==== Excerpted records

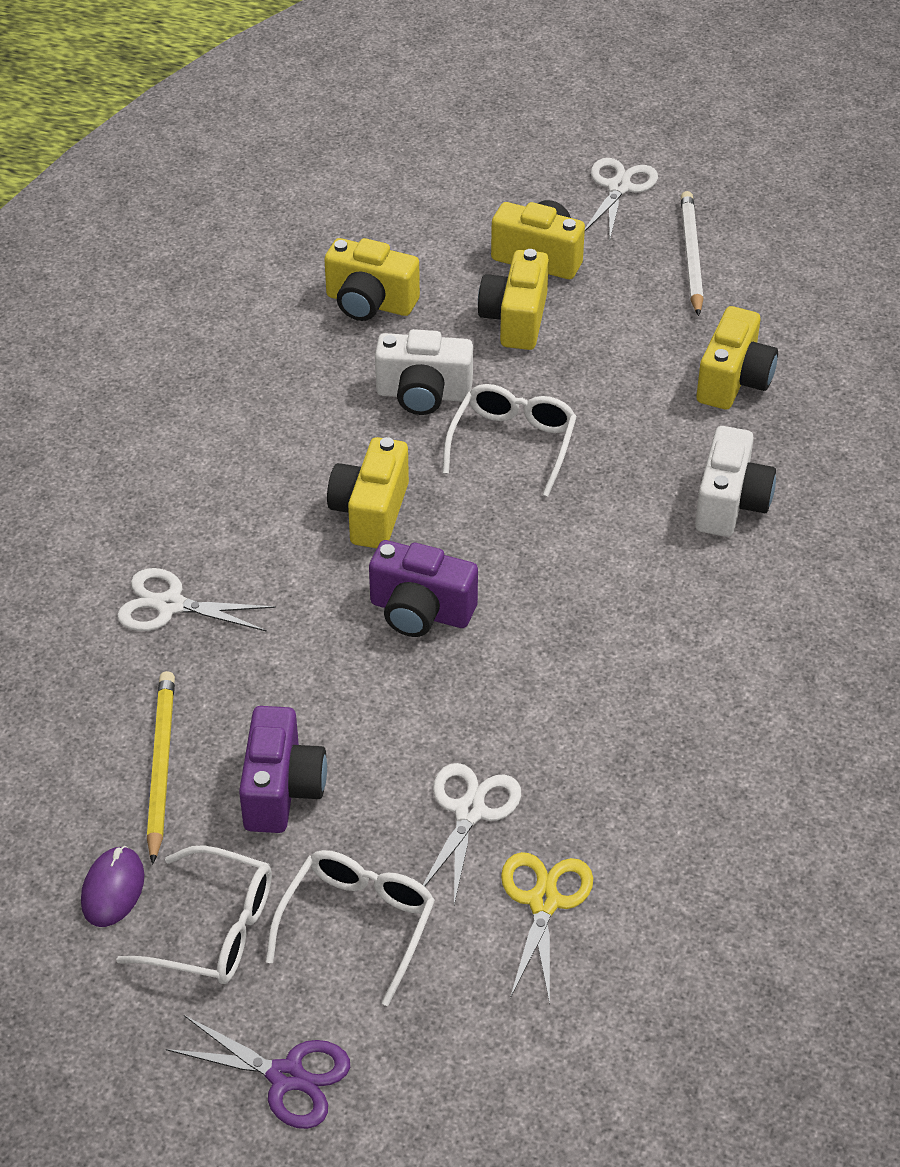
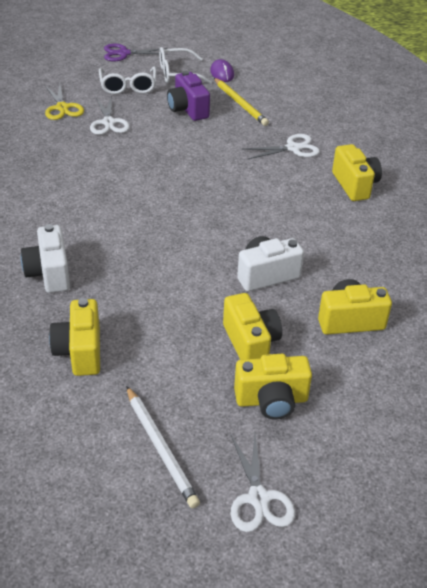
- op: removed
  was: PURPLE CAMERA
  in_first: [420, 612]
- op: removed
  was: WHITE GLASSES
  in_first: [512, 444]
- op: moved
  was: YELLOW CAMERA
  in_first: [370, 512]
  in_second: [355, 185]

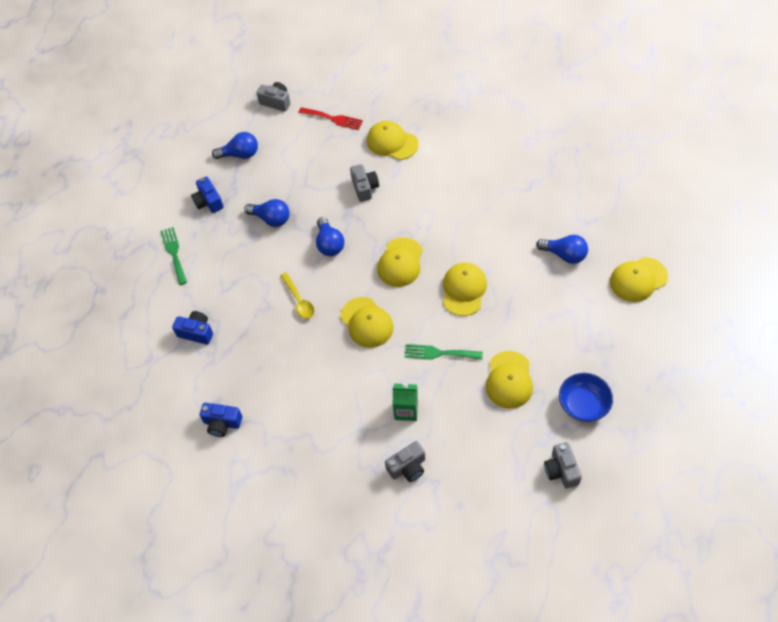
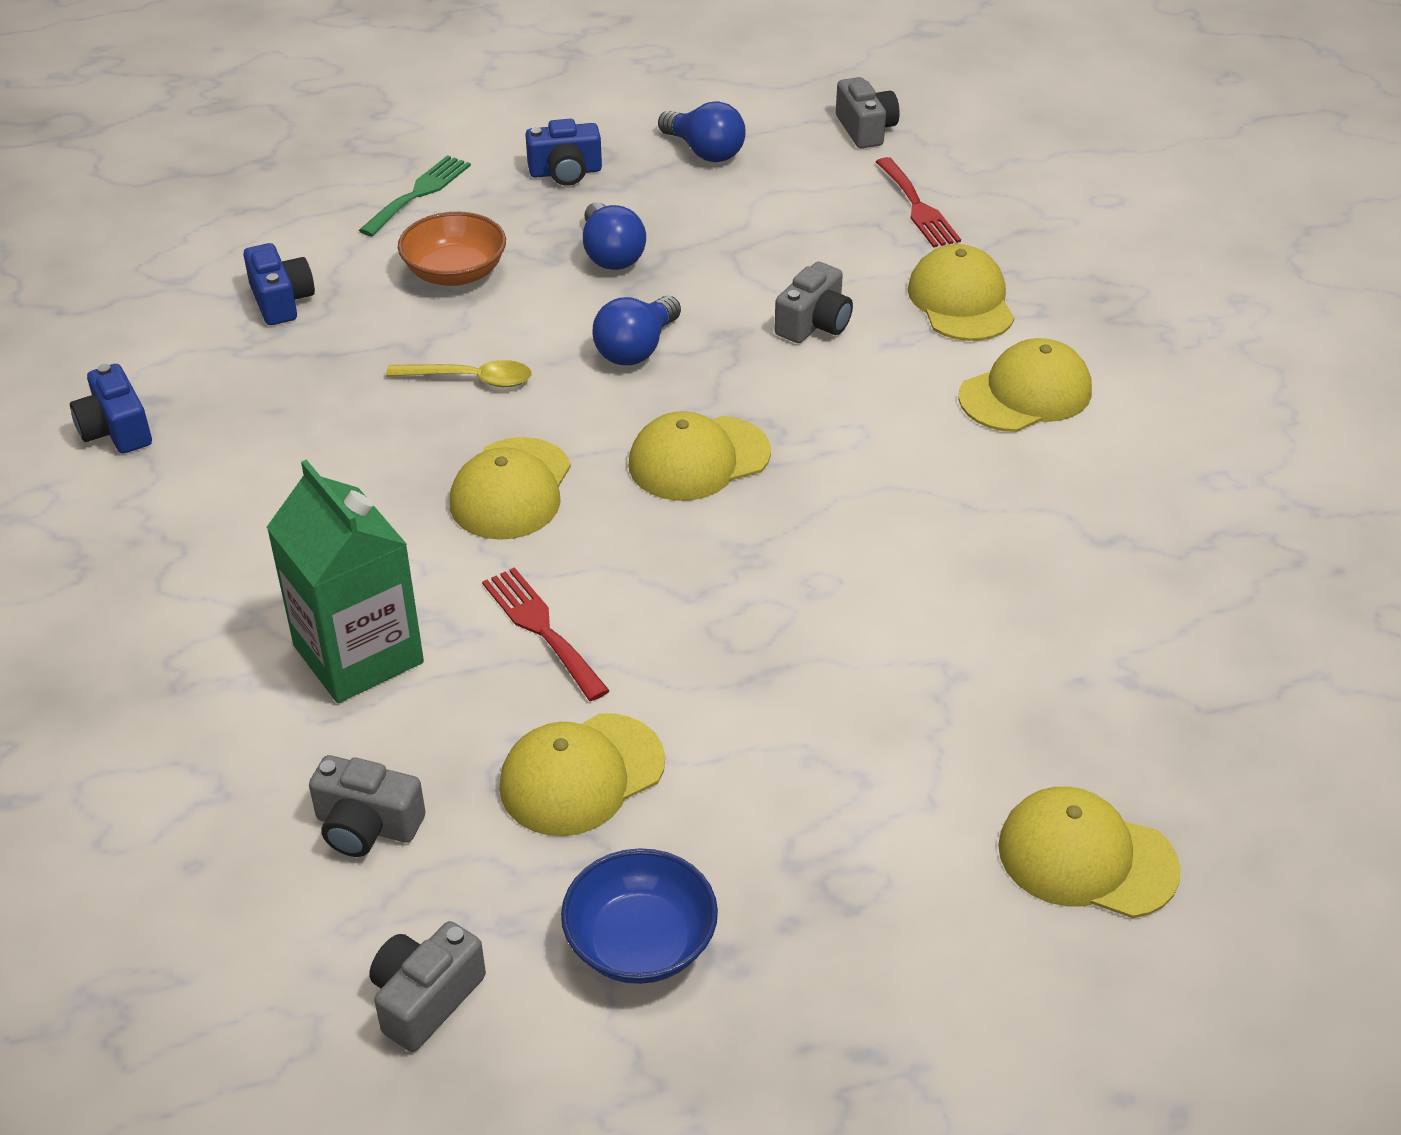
- op: removed
  was: BLUE LIGHT BULB
  in_first: [564, 255]
- op: added
  now: ORANGE BOWL
  in_second: [455, 273]
- op: moved
  was: GREY CAMERA
  in_first: [407, 467]
  in_second: [367, 826]
- op: moved
  was: YELLOW CAP
  in_first: [464, 290]
  in_second: [1025, 394]
- op: recoloured
  was: GREEN FORK
  now: RED FORK
  in_first: [439, 353]
  in_second: [541, 629]
- op: turned
  was: BLUE CAMERA
  in_first: [208, 202]
  in_second: [565, 172]
  clockwise: -120
- op: turned
  was: YELLOW SPOON
  in_first: [299, 300]
  in_second: [471, 379]
  clockwise: -105
- op: resized
  was: GREEN CARTON
  in_first: [406, 410]
  in_second: [358, 654]
  ratio: 1.71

========

* [Exercise details]: Without changing a word, restate the listing above; the pictures stay out.

* [Output for this exercise]:
- op: removed
  was: PURPLE CAMERA
  in_first: [420, 612]
- op: removed
  was: WHITE GLASSES
  in_first: [512, 444]
- op: moved
  was: YELLOW CAMERA
  in_first: [370, 512]
  in_second: [355, 185]

- op: removed
  was: BLUE LIGHT BULB
  in_first: [564, 255]
- op: added
  now: ORANGE BOWL
  in_second: [455, 273]
- op: moved
  was: GREY CAMERA
  in_first: [407, 467]
  in_second: [367, 826]
- op: moved
  was: YELLOW CAP
  in_first: [464, 290]
  in_second: [1025, 394]
- op: recoloured
  was: GREEN FORK
  now: RED FORK
  in_first: [439, 353]
  in_second: [541, 629]
- op: turned
  was: BLUE CAMERA
  in_first: [208, 202]
  in_second: [565, 172]
  clockwise: -120
- op: turned
  was: YELLOW SPOON
  in_first: [299, 300]
  in_second: [471, 379]
  clockwise: -105
- op: resized
  was: GREEN CARTON
  in_first: [406, 410]
  in_second: [358, 654]
  ratio: 1.71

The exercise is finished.